── DATA FOR THE TASK
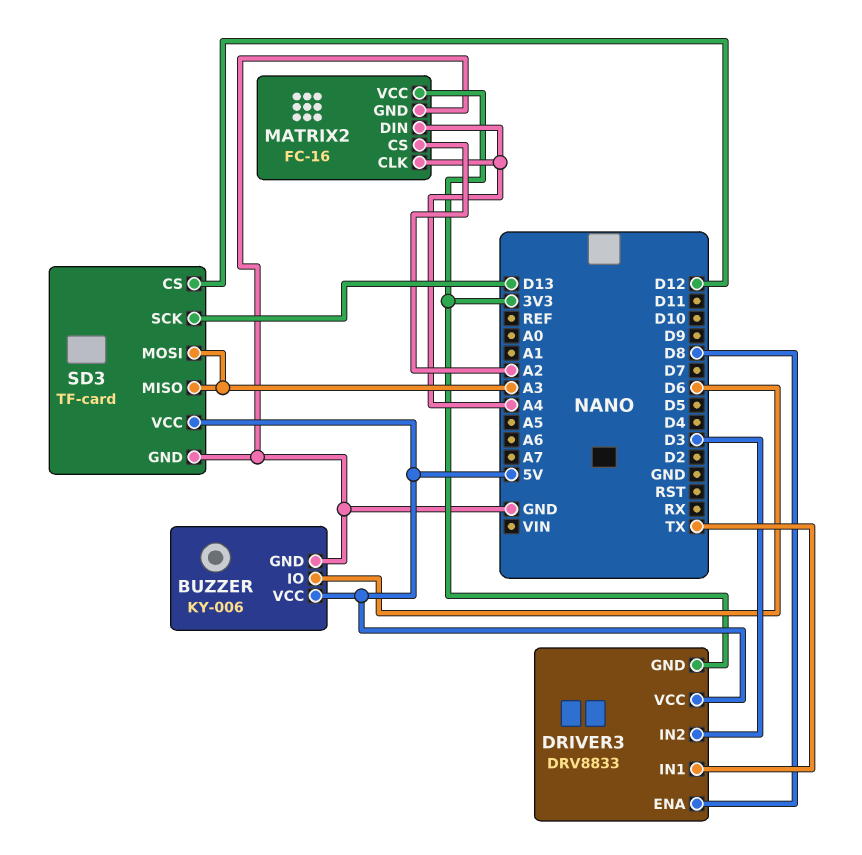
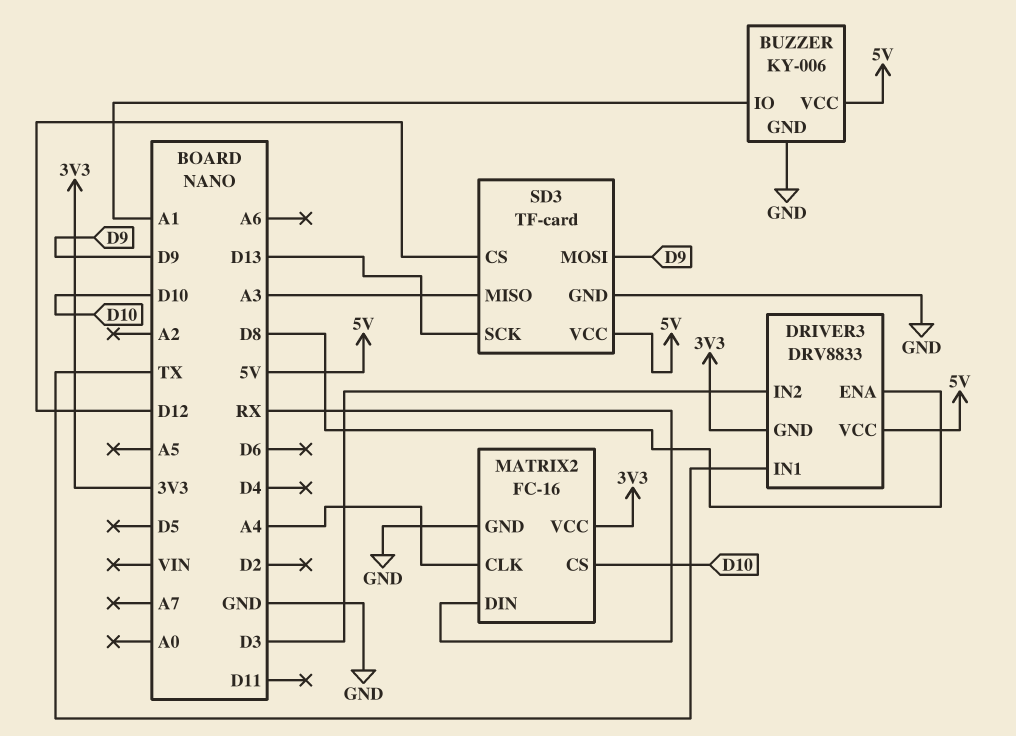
BUZZER pin IO: D6 -> A1
MATRIX2 pin CS: A2 -> D10
MATRIX2 pin DIN: A4 -> RX
SD3 pin MOSI: A3 -> D9

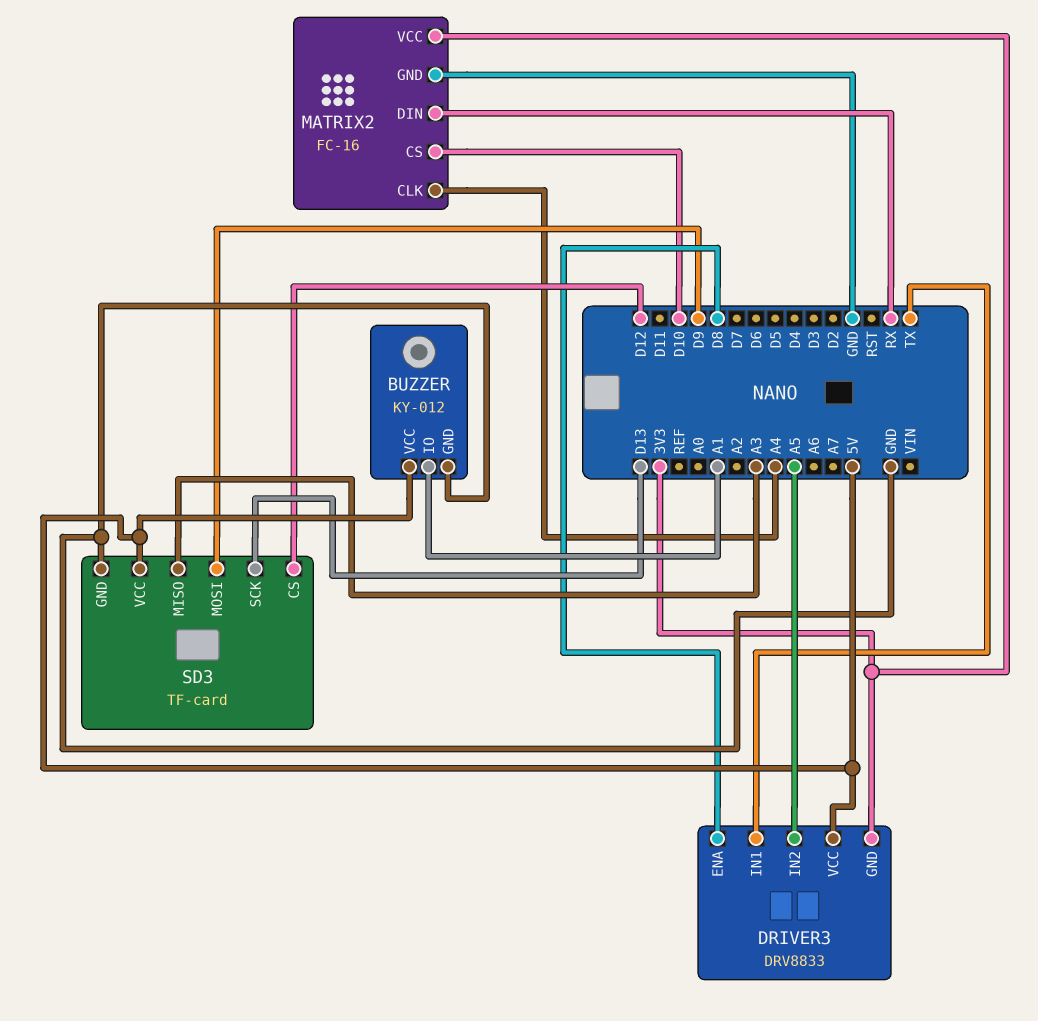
BUZZER: KY-006 -> KY-012
DRIVER3 pin IN2: D3 -> A5

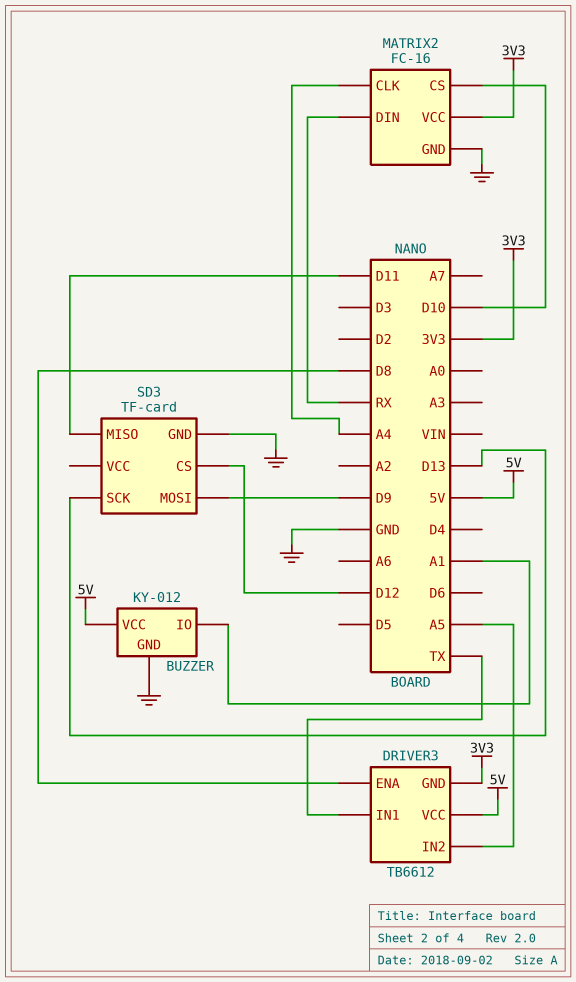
DRIVER3: DRV8833 -> TB6612
SD3 pin MISO: A3 -> D11
SD3 pin VCC: 5V -> none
────
DIRECTIONS
Return verbatim every line from the one holding "SD3 pin MOSI: A3 -> D9" to the end of the records above. Do not copy the pictures.

PROBLEM SOLUTION
SD3 pin MOSI: A3 -> D9

BUZZER: KY-006 -> KY-012
DRIVER3 pin IN2: D3 -> A5

DRIVER3: DRV8833 -> TB6612
SD3 pin MISO: A3 -> D11
SD3 pin VCC: 5V -> none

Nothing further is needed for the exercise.